> [Exercise aim] Copy each record exactly and skip its pictures.

[Structured diff data]
=======

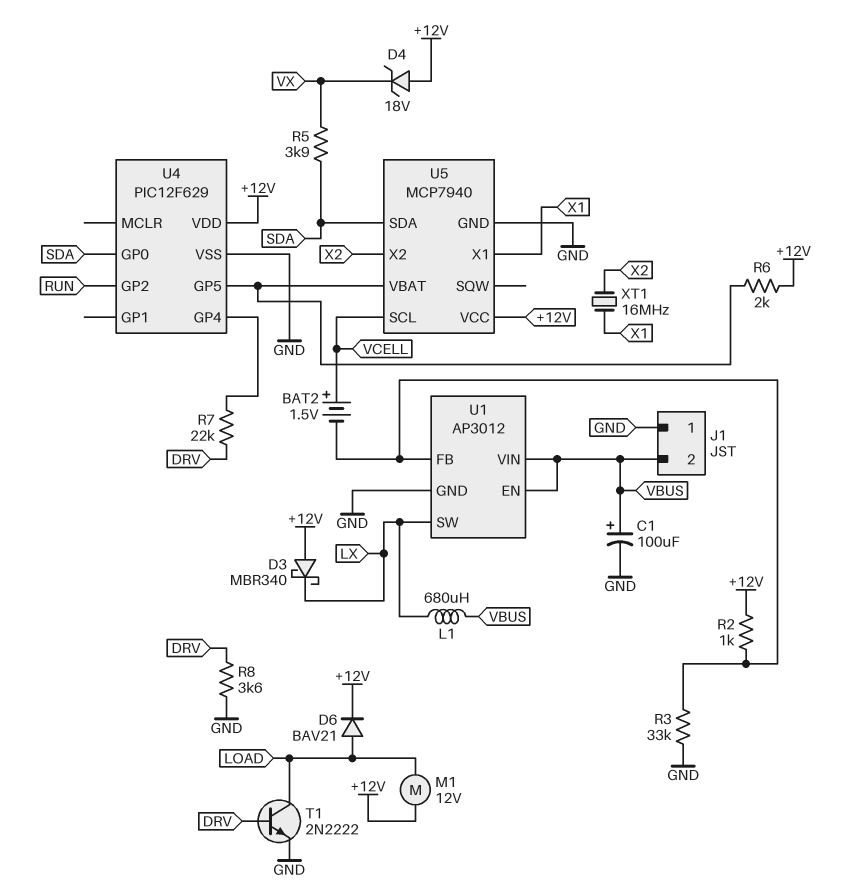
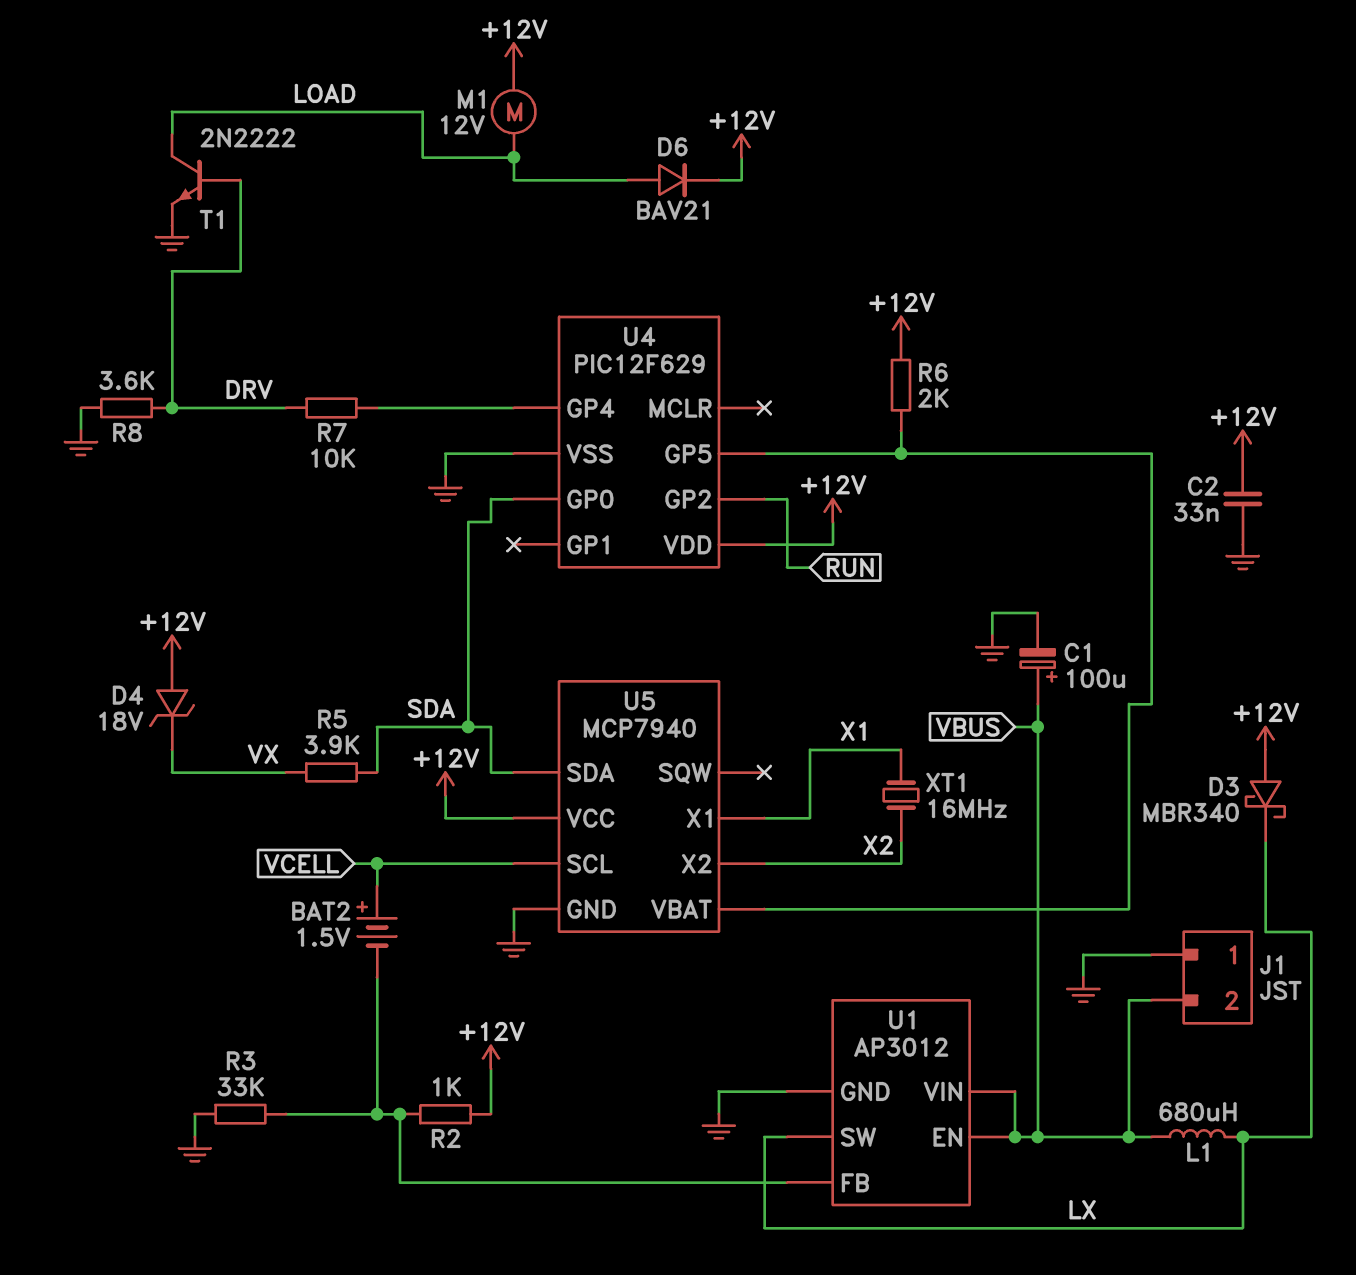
C2: none -> 33nF (+12V, GND)
R7: 22k (DRV, U4/GP4) -> 10k (DRV, U4/GP4)

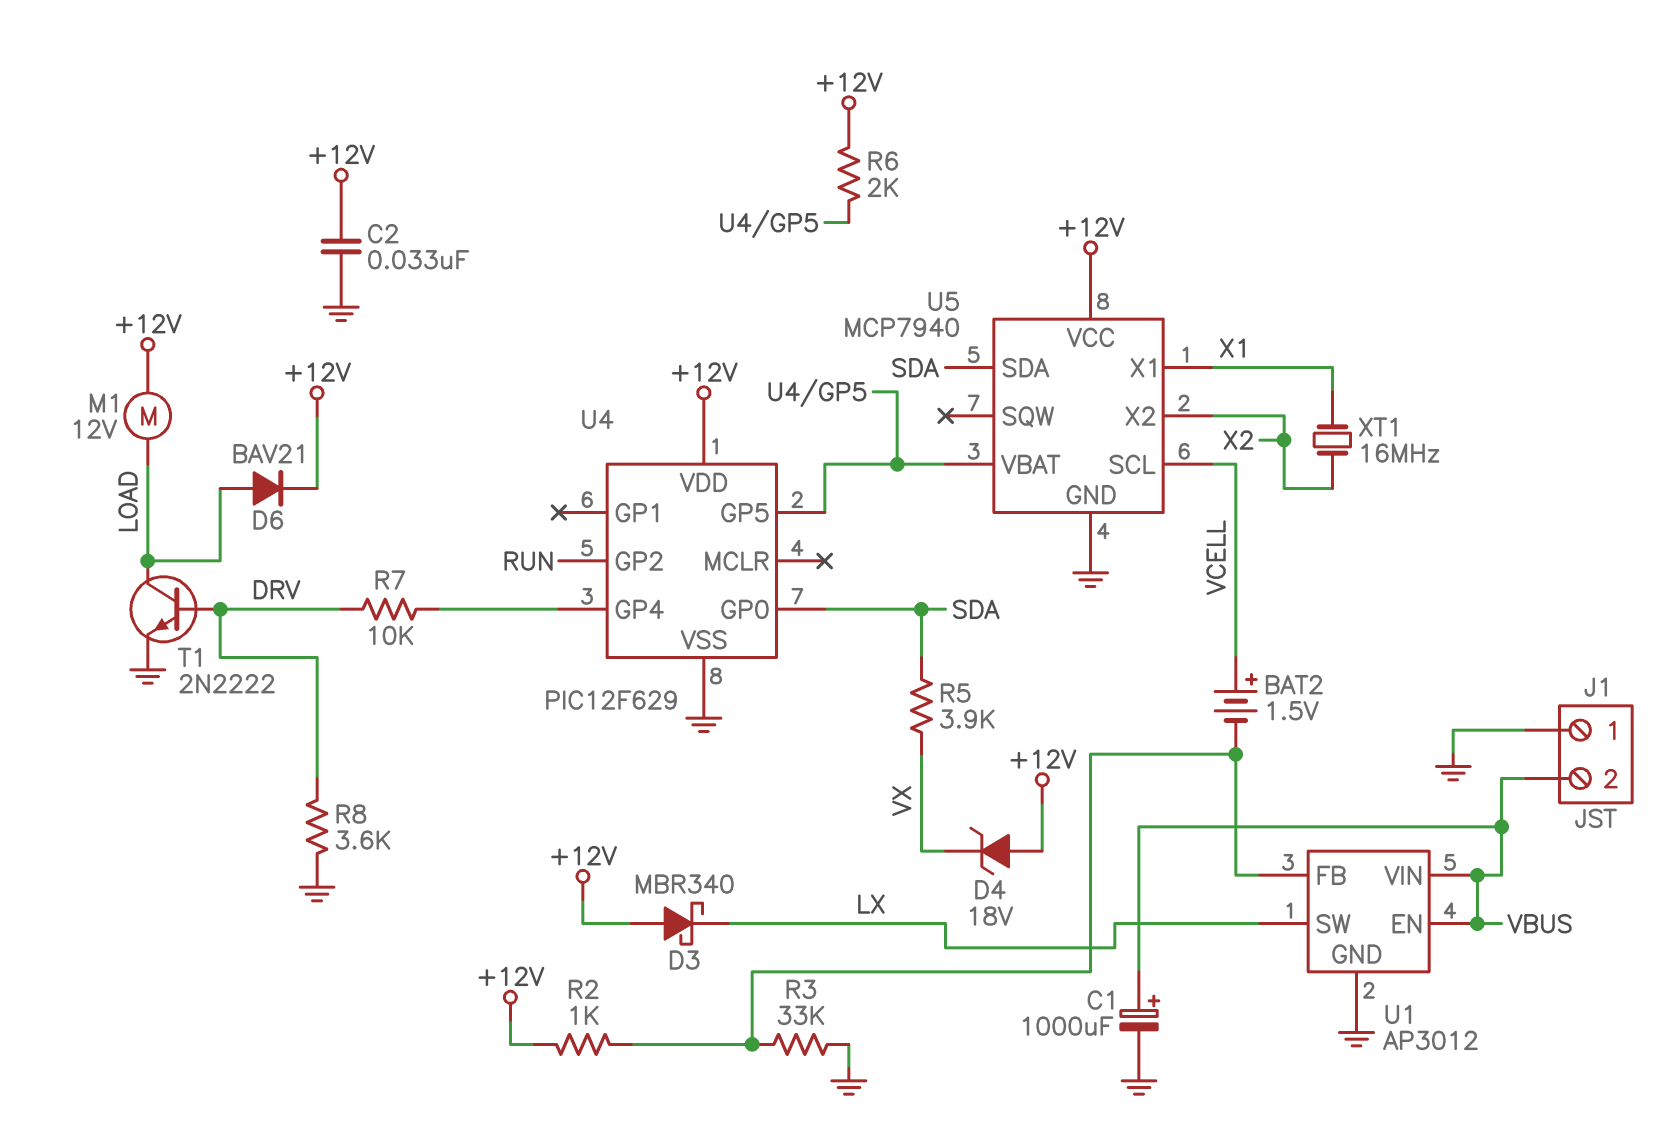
C1: 100uF (plus VBUS, minus GND) -> 1000uF (plus VBUS, minus GND)
L1: 680uH (LX, VBUS) -> none

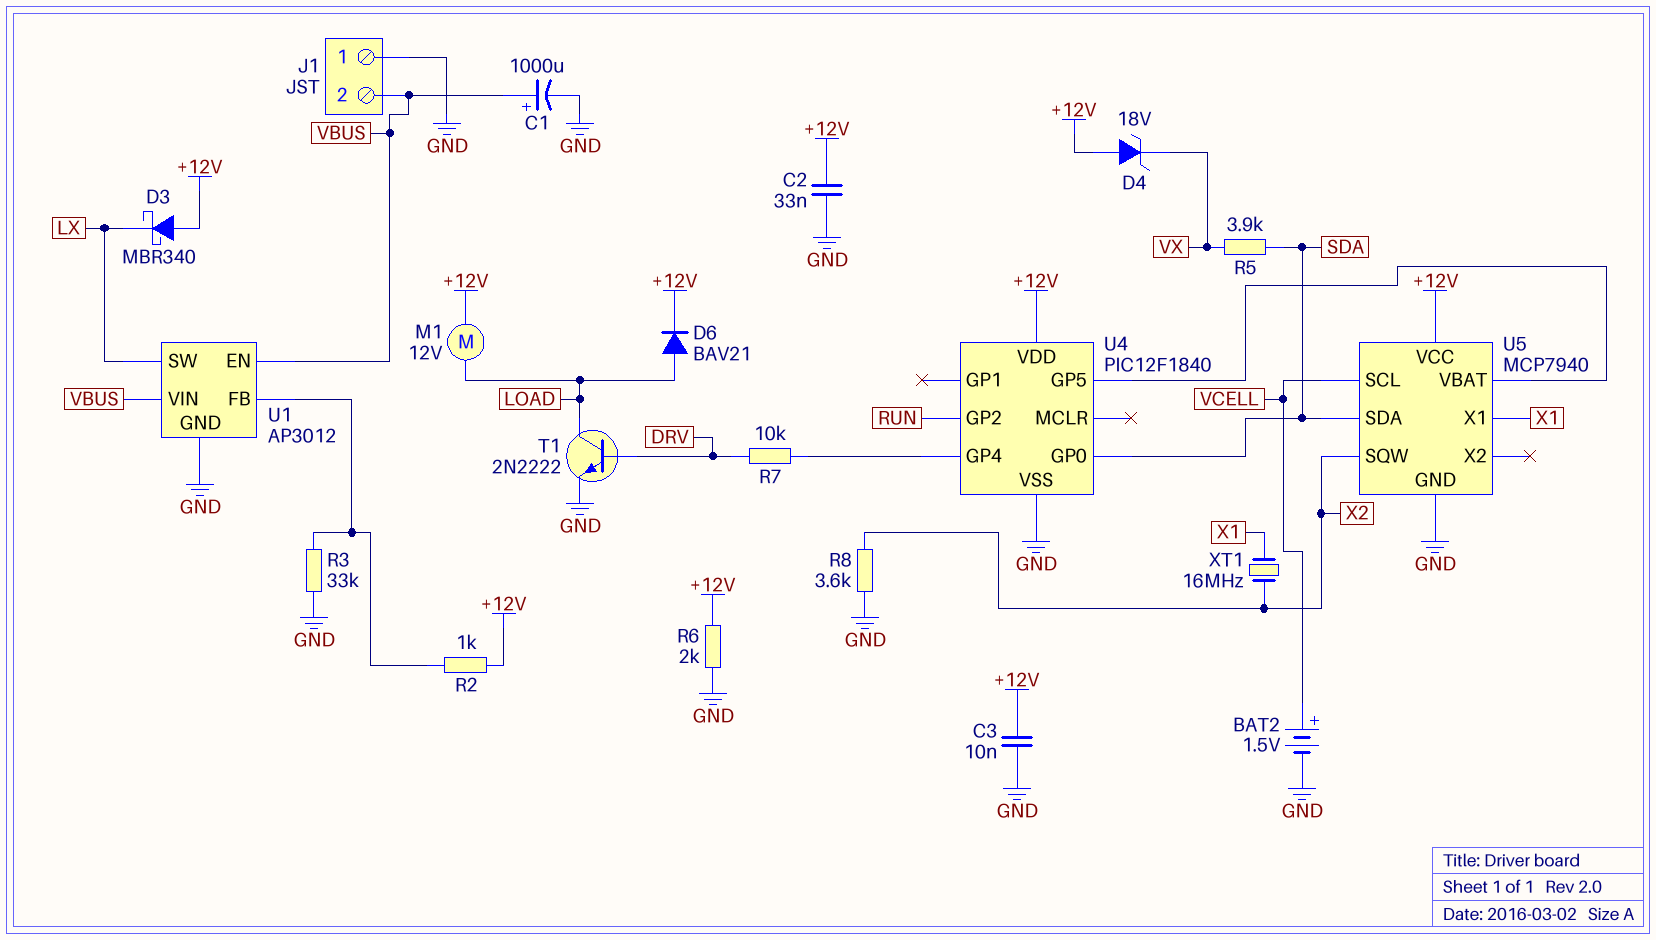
BAT2: 1.5V (plus VCELL, minus U1/FB) -> 1.5V (plus VCELL, minus GND)
C3: none -> 10nF (+12V, GND)
R6: 2k (+12V, U4/GP5) -> 2k (+12V, GND)
R8: 3.6k (DRV, GND) -> 3.6k (GND, X2)
U4: PIC12F629 -> PIC12F1840
U5 pin SQW: none -> X2
U5 pin X2: X2 -> none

=======

> [Problem solution]
C2: none -> 33nF (+12V, GND)
R7: 22k (DRV, U4/GP4) -> 10k (DRV, U4/GP4)

C1: 100uF (plus VBUS, minus GND) -> 1000uF (plus VBUS, minus GND)
L1: 680uH (LX, VBUS) -> none

BAT2: 1.5V (plus VCELL, minus U1/FB) -> 1.5V (plus VCELL, minus GND)
C3: none -> 10nF (+12V, GND)
R6: 2k (+12V, U4/GP5) -> 2k (+12V, GND)
R8: 3.6k (DRV, GND) -> 3.6k (GND, X2)
U4: PIC12F629 -> PIC12F1840
U5 pin SQW: none -> X2
U5 pin X2: X2 -> none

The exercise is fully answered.